Data listing section start

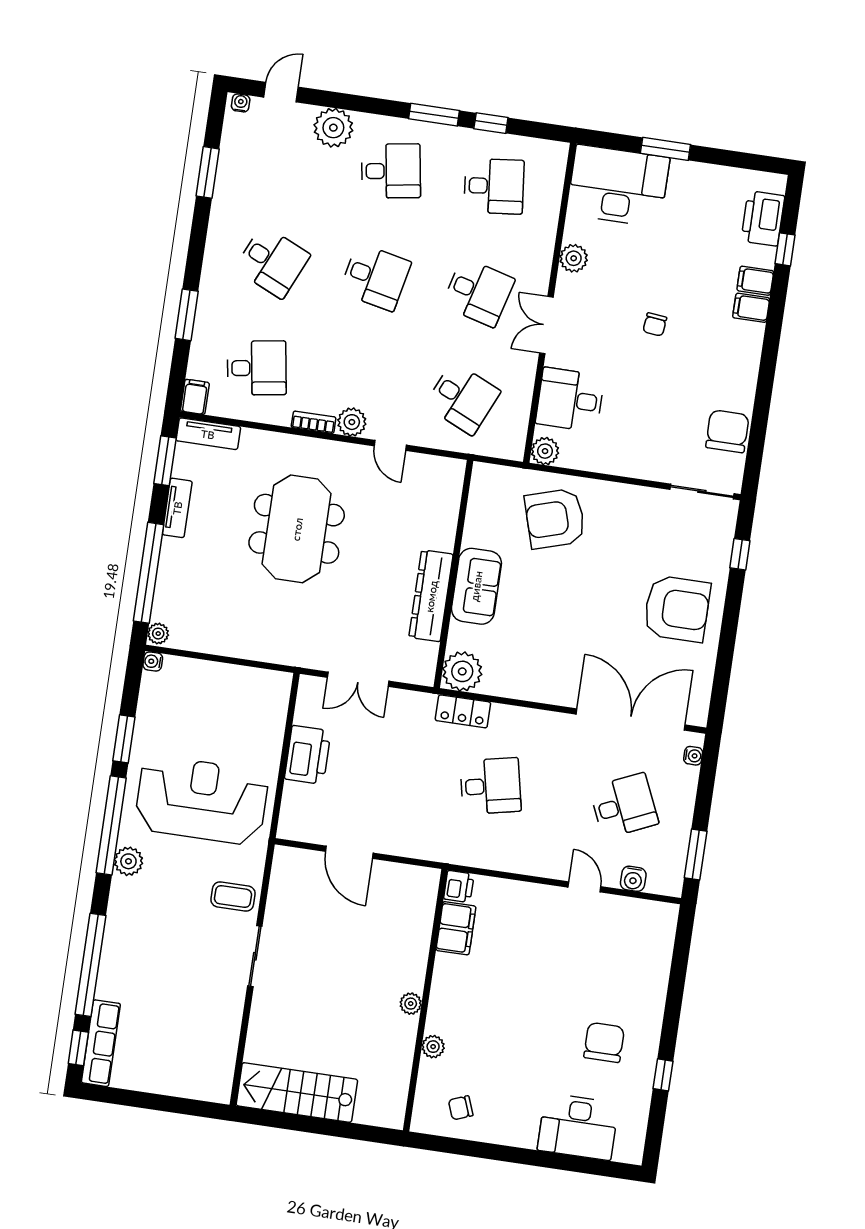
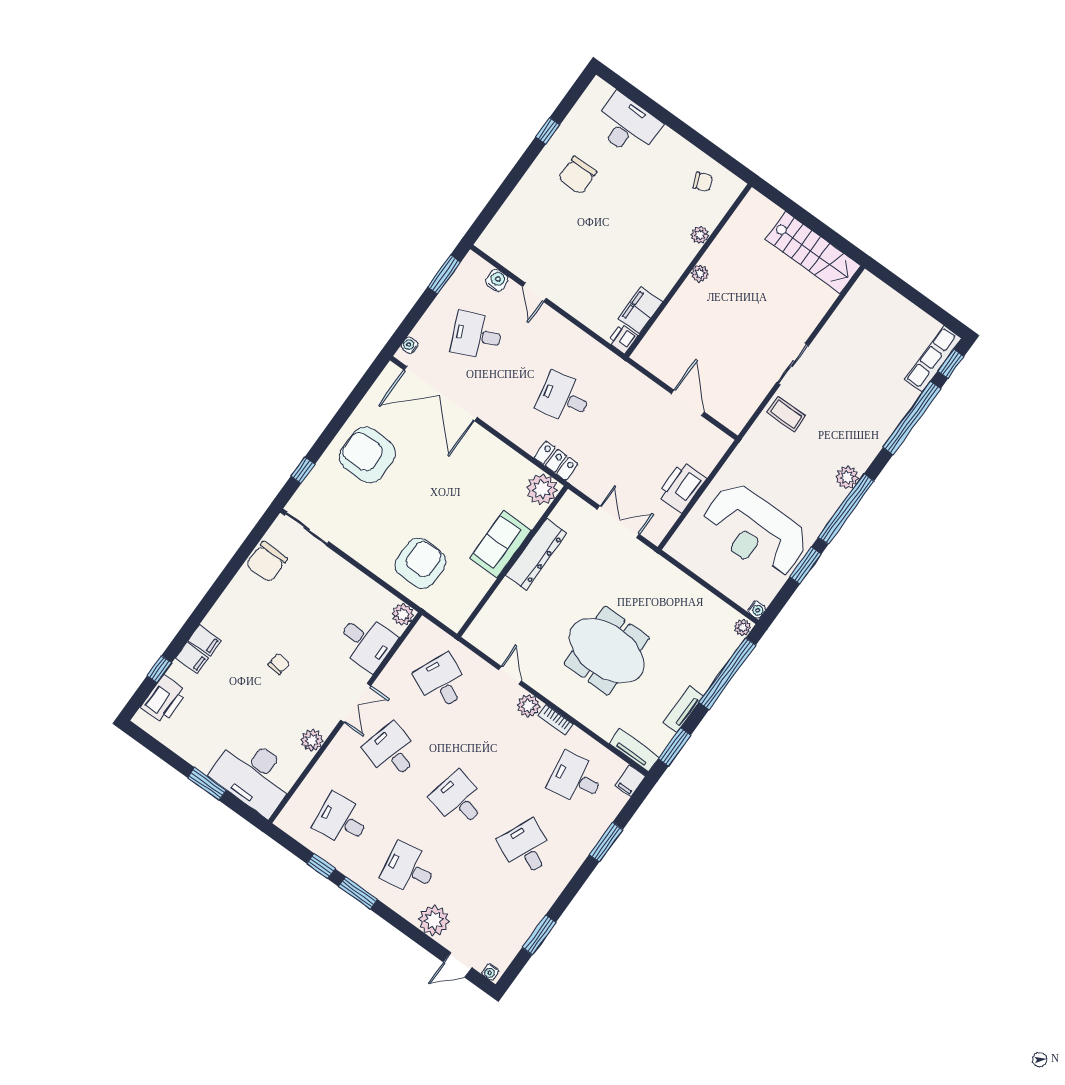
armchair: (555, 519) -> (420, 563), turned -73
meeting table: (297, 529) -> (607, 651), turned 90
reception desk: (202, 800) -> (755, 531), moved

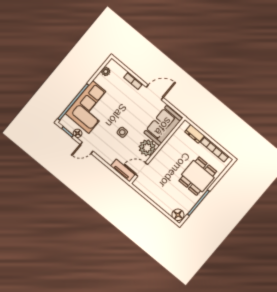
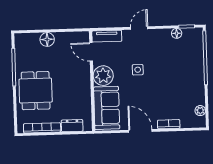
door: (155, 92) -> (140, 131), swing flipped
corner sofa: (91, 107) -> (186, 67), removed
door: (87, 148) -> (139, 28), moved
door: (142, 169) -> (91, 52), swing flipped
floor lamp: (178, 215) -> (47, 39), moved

Data listing section end
Data listing section start

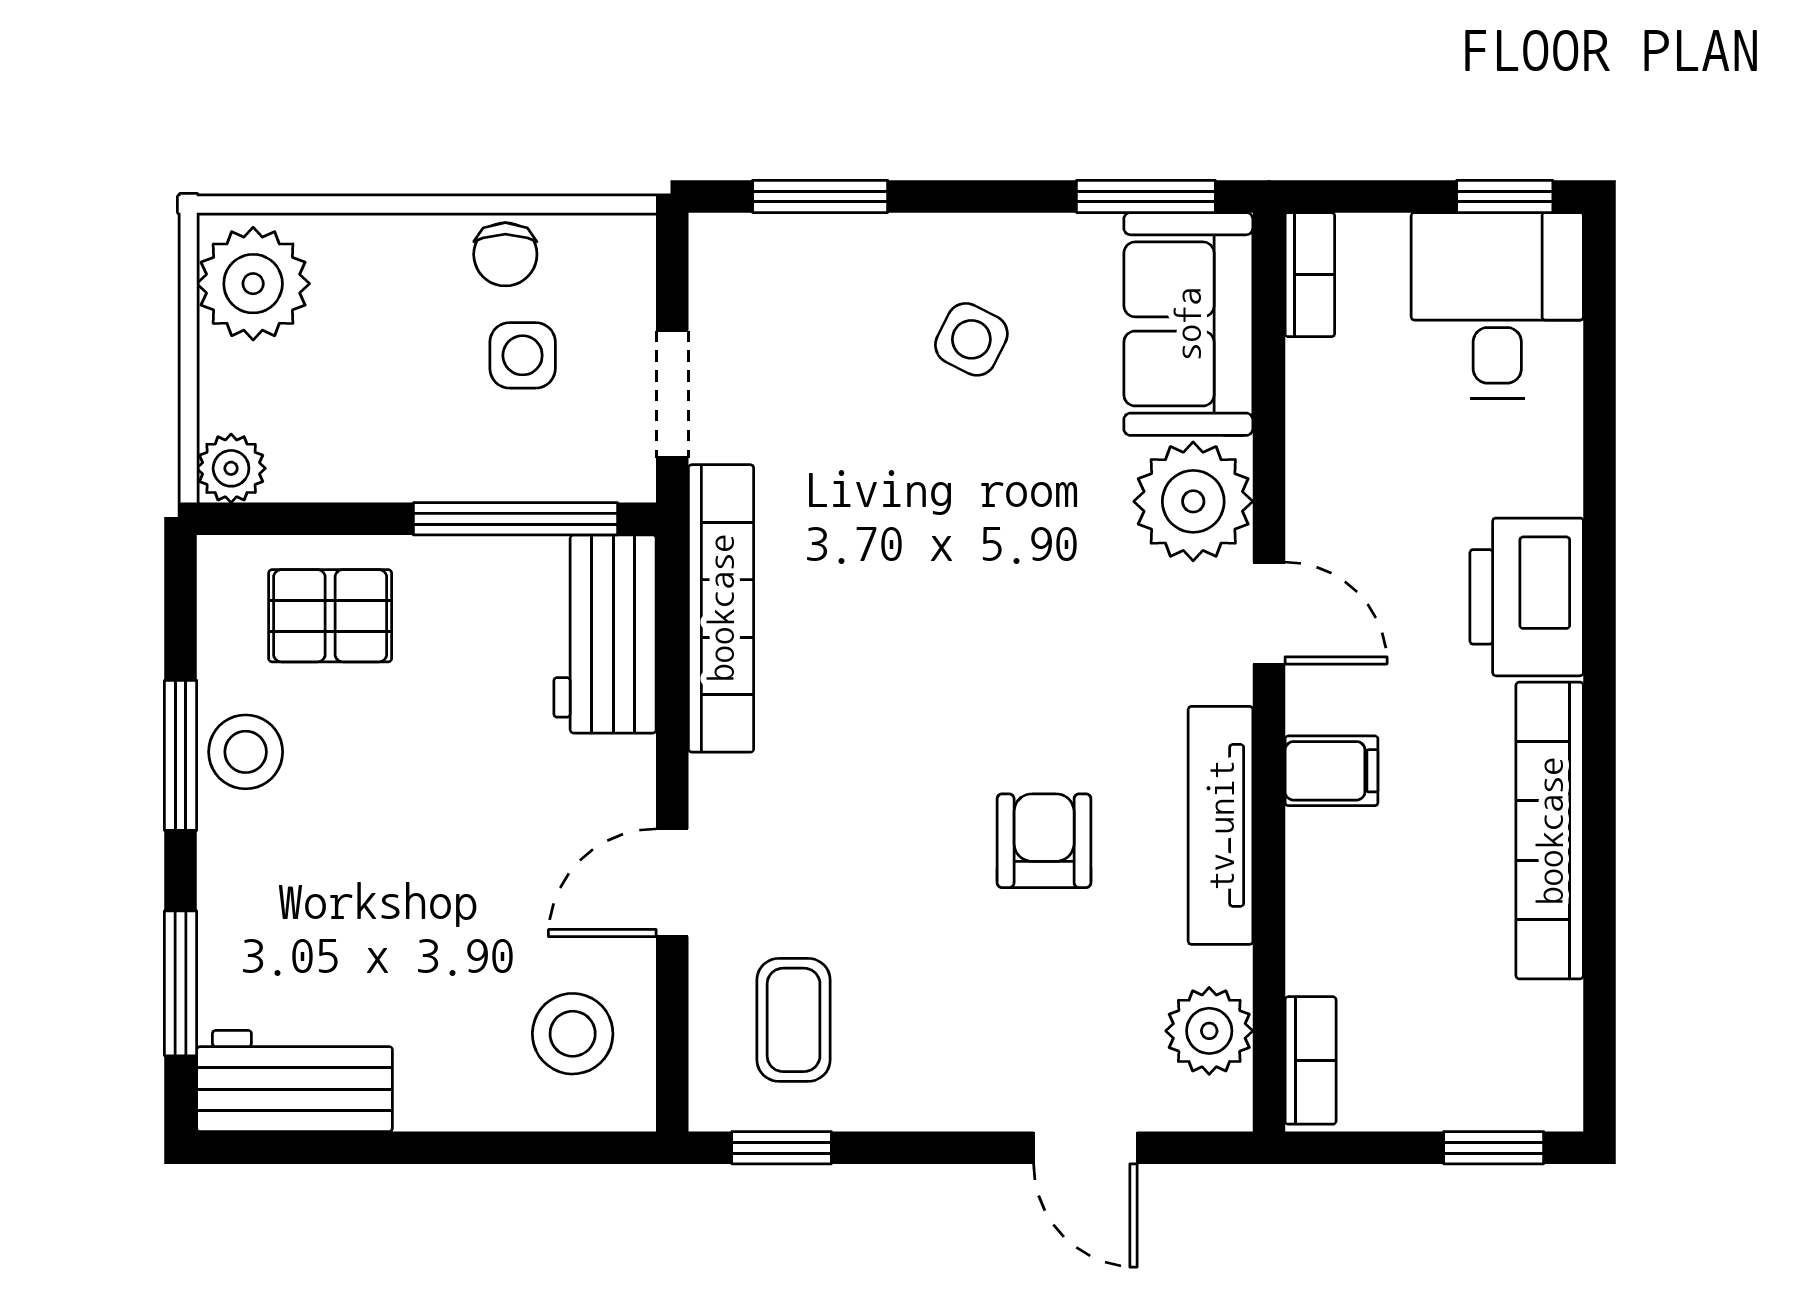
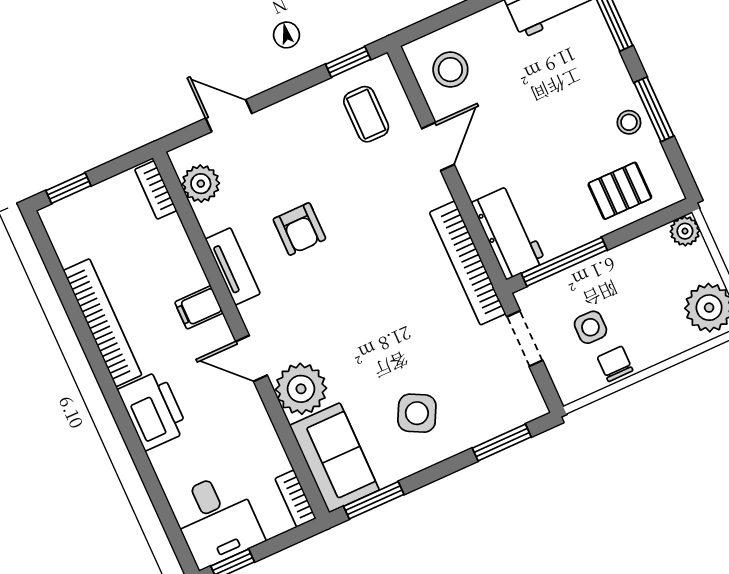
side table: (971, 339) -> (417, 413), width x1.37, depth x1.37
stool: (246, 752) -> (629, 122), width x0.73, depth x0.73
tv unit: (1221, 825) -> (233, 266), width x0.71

Data listing section end

### What is needed
State how many lines in the entries hold the word "table", giving the number alone.

### Response
2